**What to produce:** Look below for the line containing "[148 145 181 177]"; from there through the line containing "[494 351 549 399] (first image)", both lines included, please set down each line exactly and nothing else.

**Data supplied:**

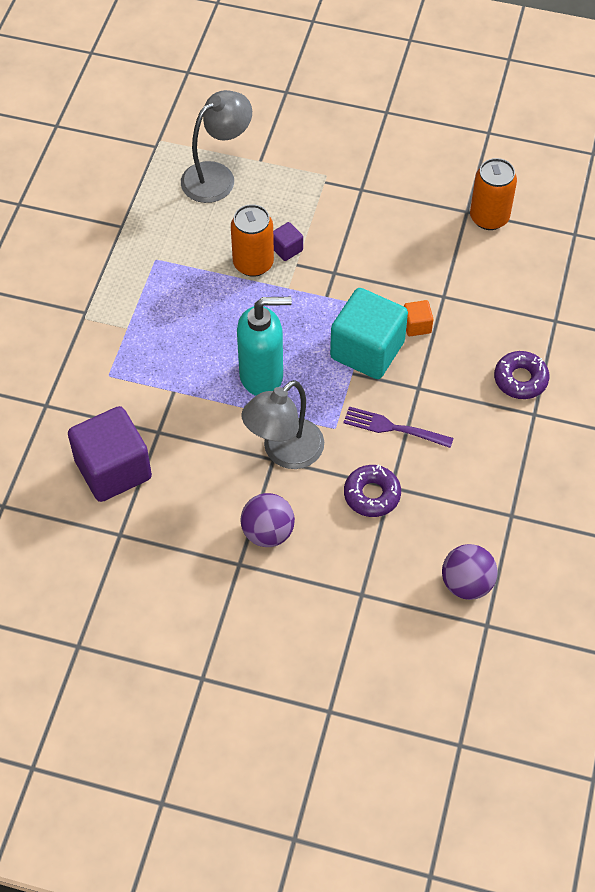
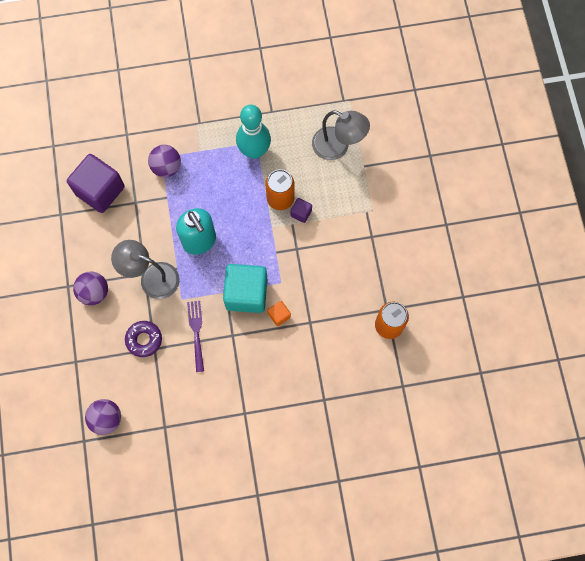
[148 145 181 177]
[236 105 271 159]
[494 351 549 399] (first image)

...

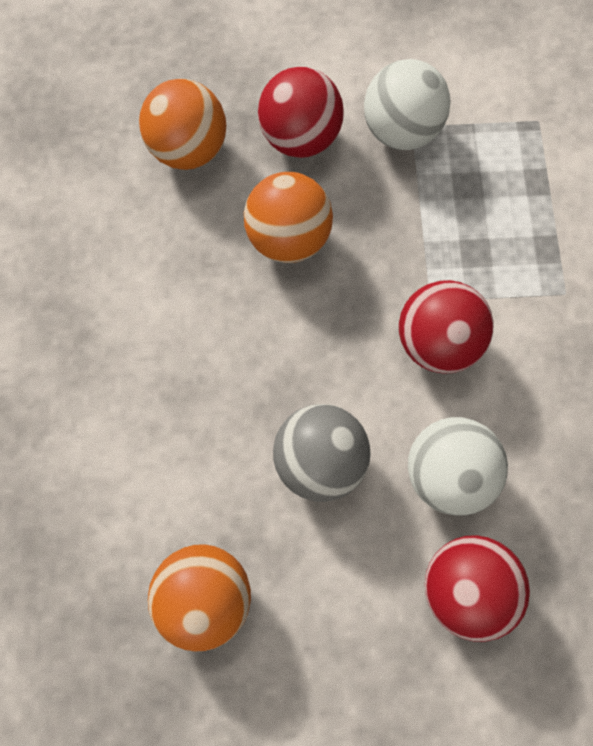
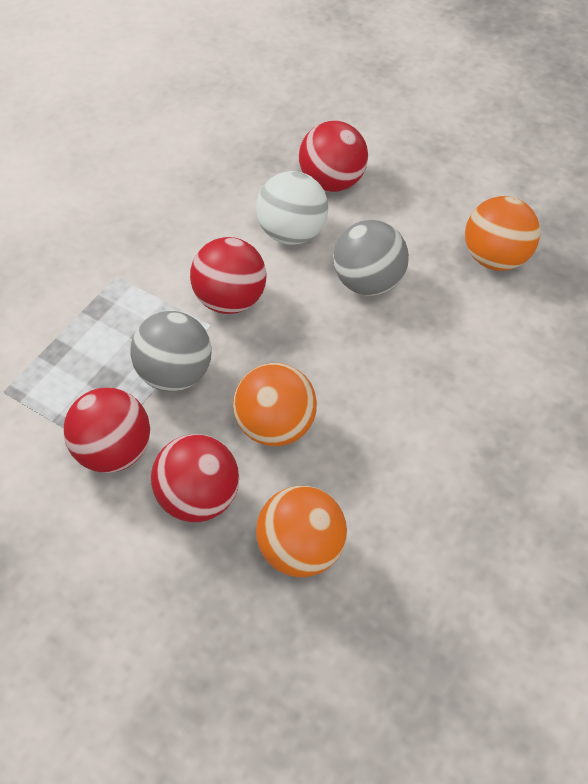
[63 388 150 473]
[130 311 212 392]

==

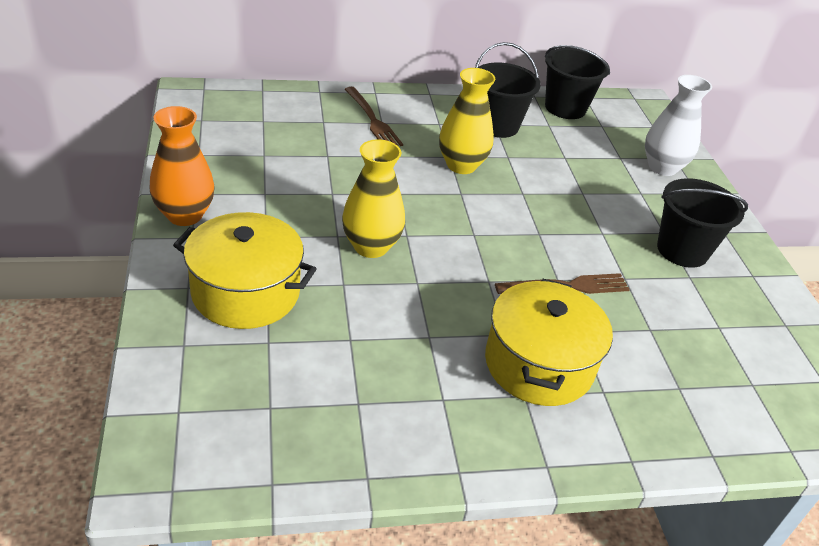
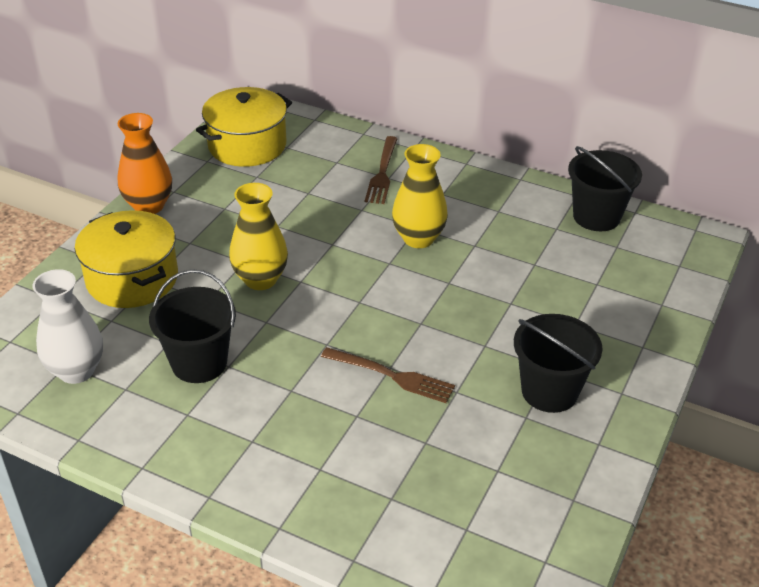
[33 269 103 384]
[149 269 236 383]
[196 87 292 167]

**Written reply:**
[148 145 181 177]
[236 105 271 159]
[494 351 549 399] (first image)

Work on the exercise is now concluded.